(Coordinate-based object records)
-=-=-
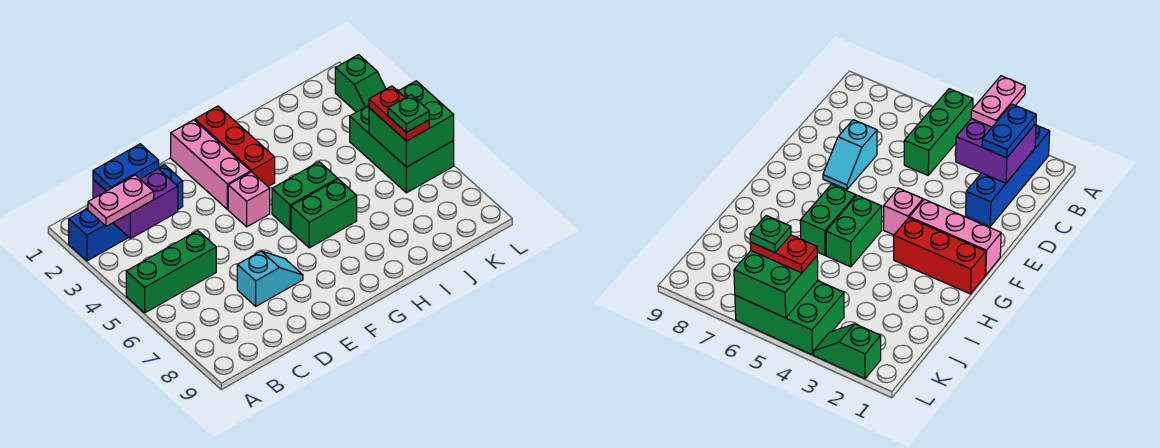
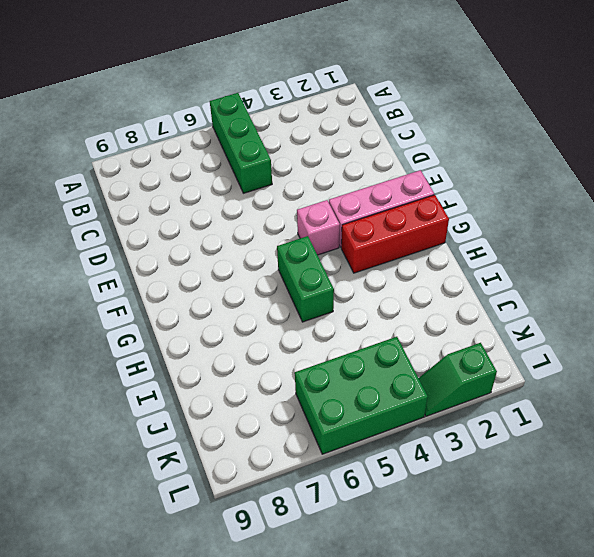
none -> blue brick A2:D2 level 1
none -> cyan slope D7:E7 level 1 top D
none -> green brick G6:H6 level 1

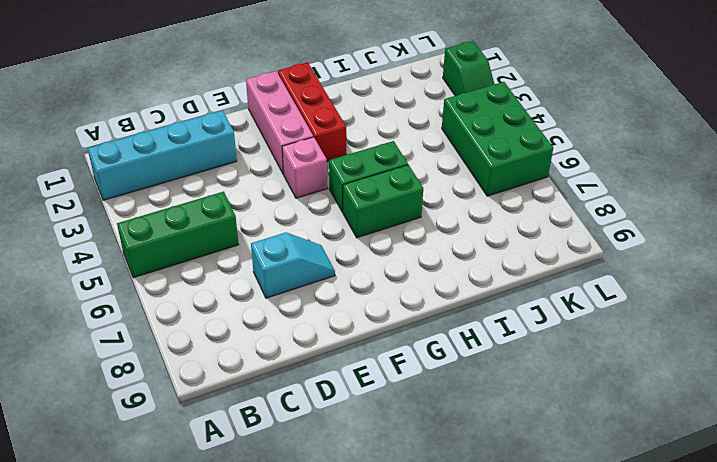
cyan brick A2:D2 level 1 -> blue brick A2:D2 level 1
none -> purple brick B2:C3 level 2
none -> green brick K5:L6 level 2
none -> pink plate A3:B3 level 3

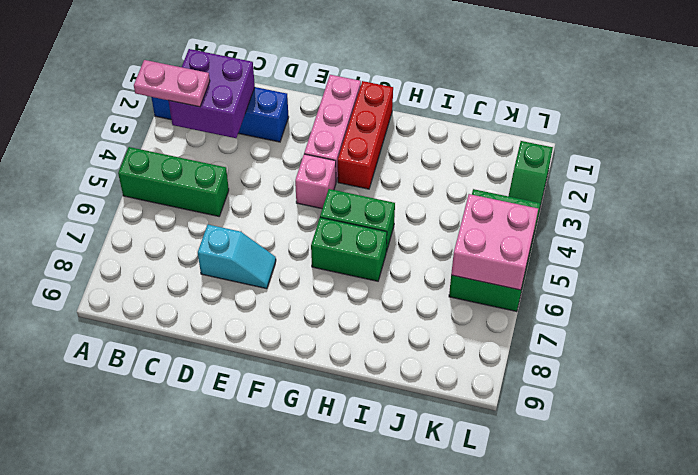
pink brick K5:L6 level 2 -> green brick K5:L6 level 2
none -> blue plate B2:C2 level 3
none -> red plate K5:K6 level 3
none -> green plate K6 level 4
-=-=-
Assigned task:
All lines from the one containing "none -> green brick G6:H6 level 1" through the end of the data are to be written out exactly, with nothing added; skip the pictures.

Solution to the exercise:
none -> green brick G6:H6 level 1

cyan brick A2:D2 level 1 -> blue brick A2:D2 level 1
none -> purple brick B2:C3 level 2
none -> green brick K5:L6 level 2
none -> pink plate A3:B3 level 3

pink brick K5:L6 level 2 -> green brick K5:L6 level 2
none -> blue plate B2:C2 level 3
none -> red plate K5:K6 level 3
none -> green plate K6 level 4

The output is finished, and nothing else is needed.